Your objective
Verbatim copy without images: repeat the records in full.

Object matching data
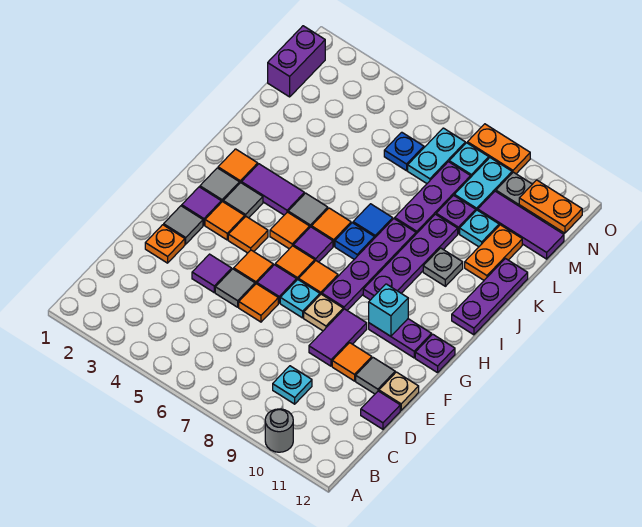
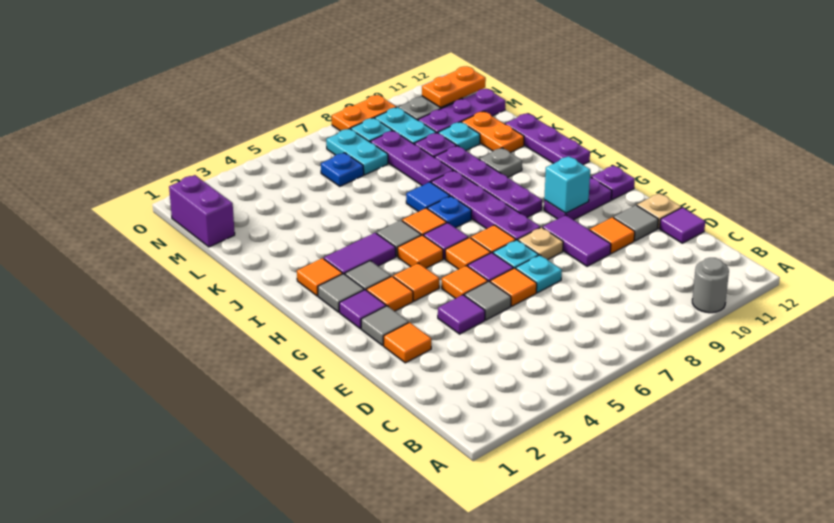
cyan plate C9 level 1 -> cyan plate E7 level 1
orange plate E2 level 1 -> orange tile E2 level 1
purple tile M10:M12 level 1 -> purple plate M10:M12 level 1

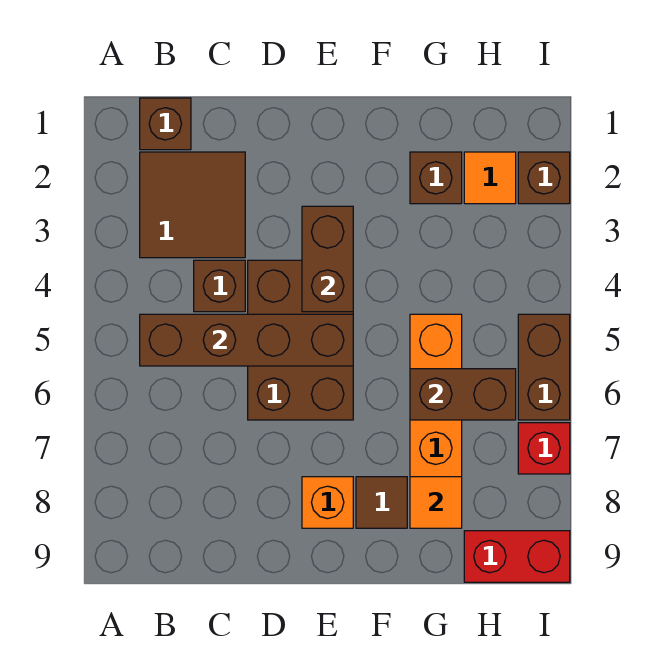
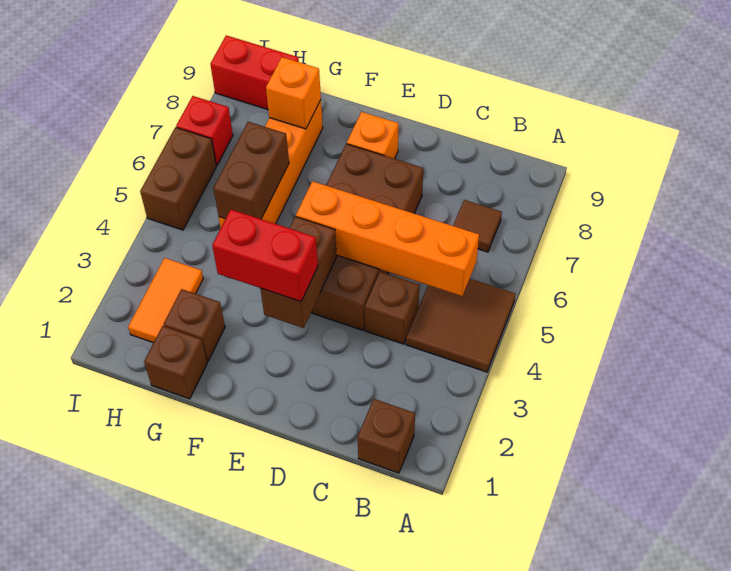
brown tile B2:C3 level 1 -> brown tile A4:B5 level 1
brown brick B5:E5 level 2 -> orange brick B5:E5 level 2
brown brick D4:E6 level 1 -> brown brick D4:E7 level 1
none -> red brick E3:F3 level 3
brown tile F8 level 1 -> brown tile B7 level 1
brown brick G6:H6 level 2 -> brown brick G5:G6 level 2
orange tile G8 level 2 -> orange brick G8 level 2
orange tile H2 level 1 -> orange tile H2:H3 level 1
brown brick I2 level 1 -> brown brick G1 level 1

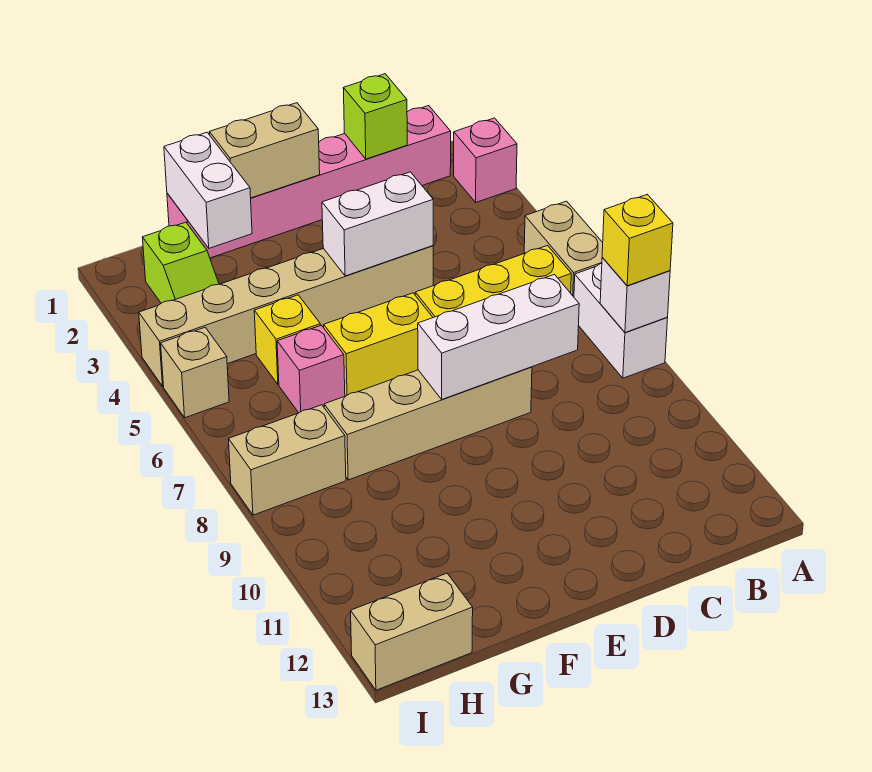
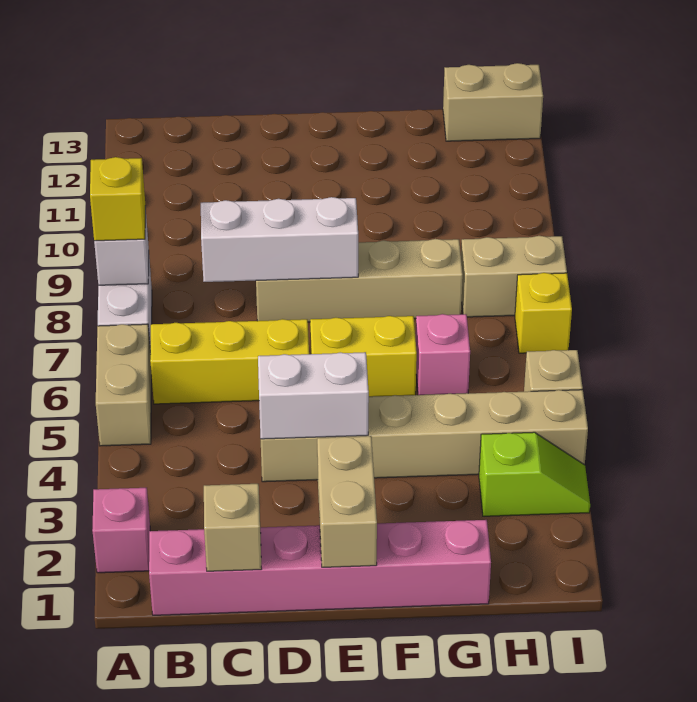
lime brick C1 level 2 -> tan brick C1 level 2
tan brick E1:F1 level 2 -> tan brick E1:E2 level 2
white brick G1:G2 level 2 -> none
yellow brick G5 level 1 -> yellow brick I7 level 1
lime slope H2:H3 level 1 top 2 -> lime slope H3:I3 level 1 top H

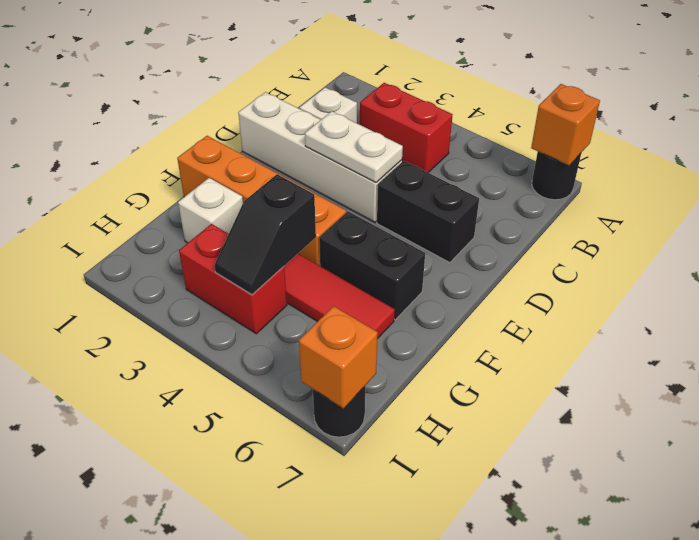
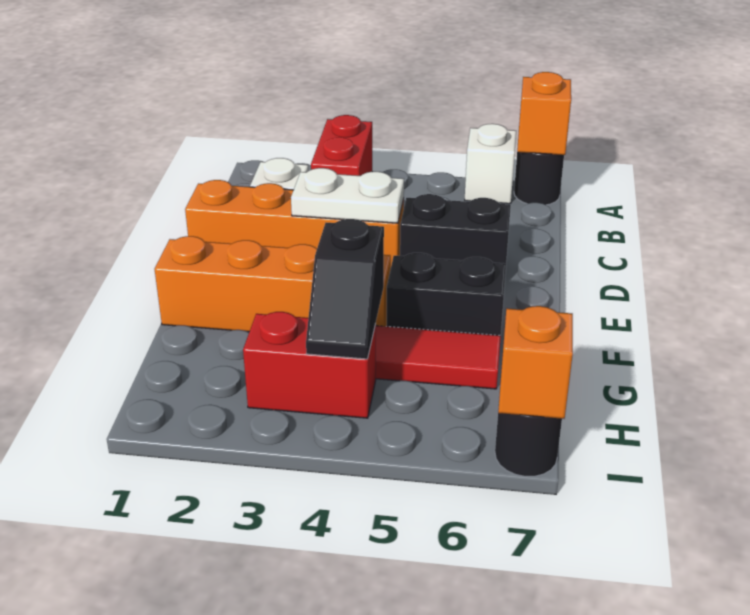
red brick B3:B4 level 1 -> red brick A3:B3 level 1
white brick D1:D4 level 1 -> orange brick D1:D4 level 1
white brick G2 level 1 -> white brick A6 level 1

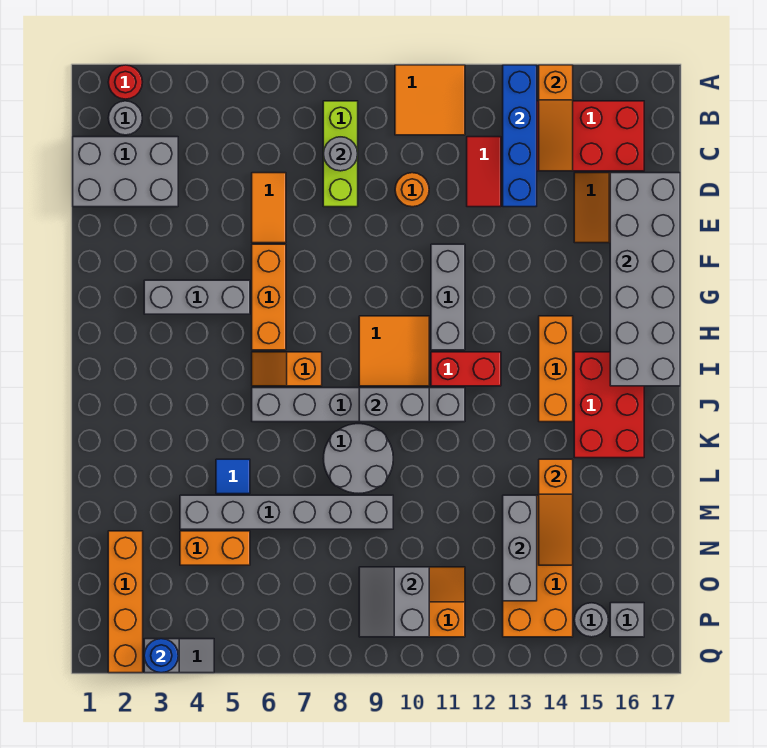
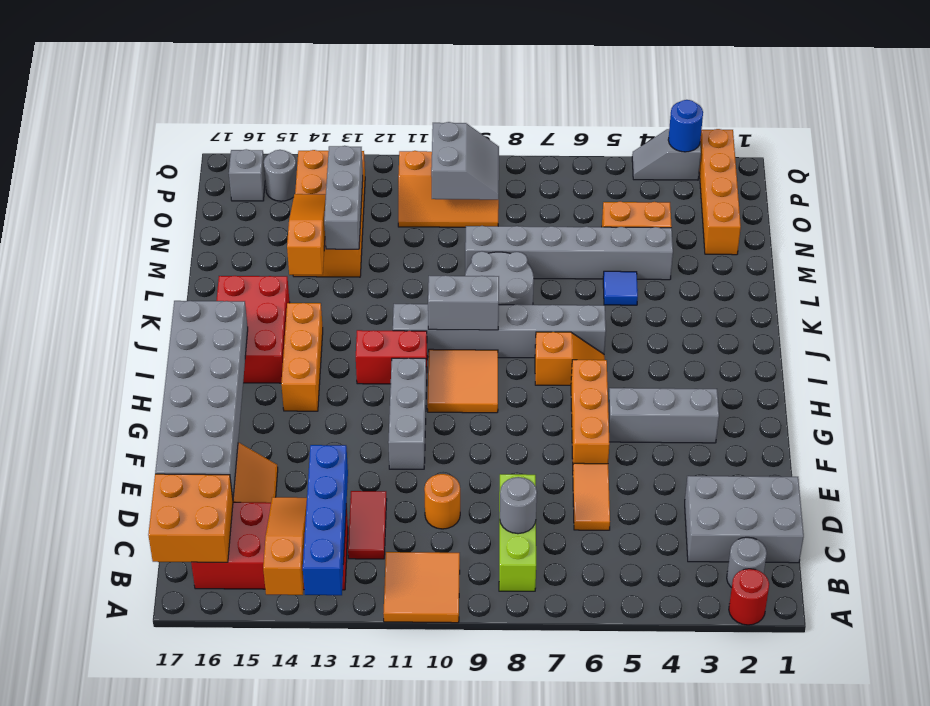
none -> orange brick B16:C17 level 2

Answer to the exercise
cyan plate C9 level 1 -> cyan plate E7 level 1
orange plate E2 level 1 -> orange tile E2 level 1
purple tile M10:M12 level 1 -> purple plate M10:M12 level 1

brown tile B2:C3 level 1 -> brown tile A4:B5 level 1
brown brick B5:E5 level 2 -> orange brick B5:E5 level 2
brown brick D4:E6 level 1 -> brown brick D4:E7 level 1
none -> red brick E3:F3 level 3
brown tile F8 level 1 -> brown tile B7 level 1
brown brick G6:H6 level 2 -> brown brick G5:G6 level 2
orange tile G8 level 2 -> orange brick G8 level 2
orange tile H2 level 1 -> orange tile H2:H3 level 1
brown brick I2 level 1 -> brown brick G1 level 1

lime brick C1 level 2 -> tan brick C1 level 2
tan brick E1:F1 level 2 -> tan brick E1:E2 level 2
white brick G1:G2 level 2 -> none
yellow brick G5 level 1 -> yellow brick I7 level 1
lime slope H2:H3 level 1 top 2 -> lime slope H3:I3 level 1 top H

red brick B3:B4 level 1 -> red brick A3:B3 level 1
white brick D1:D4 level 1 -> orange brick D1:D4 level 1
white brick G2 level 1 -> white brick A6 level 1

none -> orange brick B16:C17 level 2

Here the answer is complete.